* Data lines:
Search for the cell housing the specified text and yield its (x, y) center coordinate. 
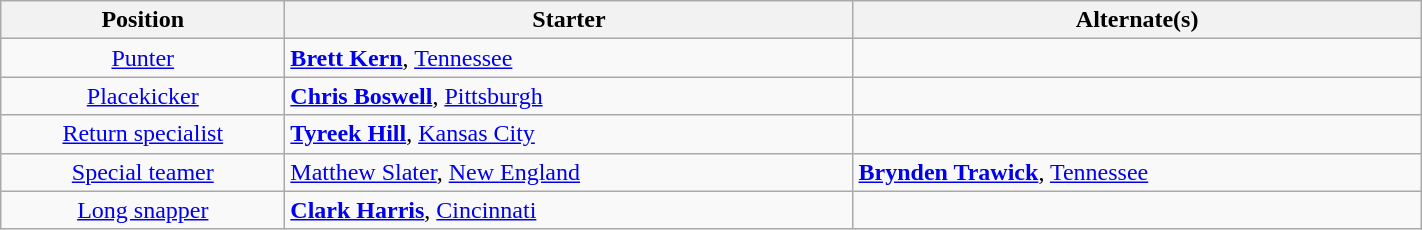
Chris Boswell, Pittsburgh (569, 96)
Return specialist (143, 134)
Clark Harris, Cincinnati (569, 210)
Matthew Slater, New England (569, 172)
Special teamer (143, 172)
Brett Kern, Tennessee (569, 58)
Punter (143, 58)
Brynden Trawick, Tennessee (1137, 172)
Placekicker (143, 96)
Position (143, 20)
Starter (569, 20)
Alternate(s) (1137, 20)
Long snapper (143, 210)
Tyreek Hill, Kansas City (569, 134)
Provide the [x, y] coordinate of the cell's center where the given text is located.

* Exercise requirements: Reproduce all of the data above line for line, without changing anything, and leave out the picture.

* The completed task:
Search for the cell housing the specified text and yield its (x, y) center coordinate. 
Chris Boswell, Pittsburgh (569, 96)
Return specialist (143, 134)
Clark Harris, Cincinnati (569, 210)
Matthew Slater, New England (569, 172)
Special teamer (143, 172)
Brett Kern, Tennessee (569, 58)
Punter (143, 58)
Brynden Trawick, Tennessee (1137, 172)
Placekicker (143, 96)
Position (143, 20)
Starter (569, 20)
Alternate(s) (1137, 20)
Long snapper (143, 210)
Tyreek Hill, Kansas City (569, 134)
Provide the [x, y] coordinate of the cell's center where the given text is located.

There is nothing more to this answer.